[Start of Attachment]

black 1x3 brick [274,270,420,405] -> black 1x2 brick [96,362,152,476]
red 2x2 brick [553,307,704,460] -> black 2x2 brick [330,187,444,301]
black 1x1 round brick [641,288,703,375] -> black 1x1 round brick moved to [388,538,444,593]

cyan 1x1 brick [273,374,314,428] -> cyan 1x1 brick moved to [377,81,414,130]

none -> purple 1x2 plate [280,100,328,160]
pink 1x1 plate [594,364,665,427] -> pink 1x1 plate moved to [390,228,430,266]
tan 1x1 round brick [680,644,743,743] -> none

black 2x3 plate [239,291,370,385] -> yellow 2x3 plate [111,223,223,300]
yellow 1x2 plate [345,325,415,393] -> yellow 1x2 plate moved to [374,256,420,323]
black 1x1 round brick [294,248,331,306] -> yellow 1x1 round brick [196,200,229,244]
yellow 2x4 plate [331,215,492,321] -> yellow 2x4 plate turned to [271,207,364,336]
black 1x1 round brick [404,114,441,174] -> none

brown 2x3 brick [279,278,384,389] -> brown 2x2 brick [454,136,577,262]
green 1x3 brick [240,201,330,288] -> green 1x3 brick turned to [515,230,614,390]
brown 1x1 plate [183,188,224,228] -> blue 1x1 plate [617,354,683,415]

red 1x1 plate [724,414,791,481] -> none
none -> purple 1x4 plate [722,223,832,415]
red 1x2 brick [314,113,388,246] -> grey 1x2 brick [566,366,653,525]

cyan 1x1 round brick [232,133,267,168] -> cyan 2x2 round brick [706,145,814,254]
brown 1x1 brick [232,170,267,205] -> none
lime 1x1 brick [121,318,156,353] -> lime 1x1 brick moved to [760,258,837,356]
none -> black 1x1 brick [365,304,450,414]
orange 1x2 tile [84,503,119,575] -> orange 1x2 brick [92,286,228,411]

[End of Attachment]

The task: Your task for the entries above: copy exactly the span starting with the line with "black 1x1 round brick [641,288,703,375]" and going on through the line with "tan 1x1 round brick [680,644,743,743] -> none", both lines included, and nothing else.

Expected answer:
black 1x1 round brick [641,288,703,375] -> black 1x1 round brick moved to [388,538,444,593]

cyan 1x1 brick [273,374,314,428] -> cyan 1x1 brick moved to [377,81,414,130]

none -> purple 1x2 plate [280,100,328,160]
pink 1x1 plate [594,364,665,427] -> pink 1x1 plate moved to [390,228,430,266]
tan 1x1 round brick [680,644,743,743] -> none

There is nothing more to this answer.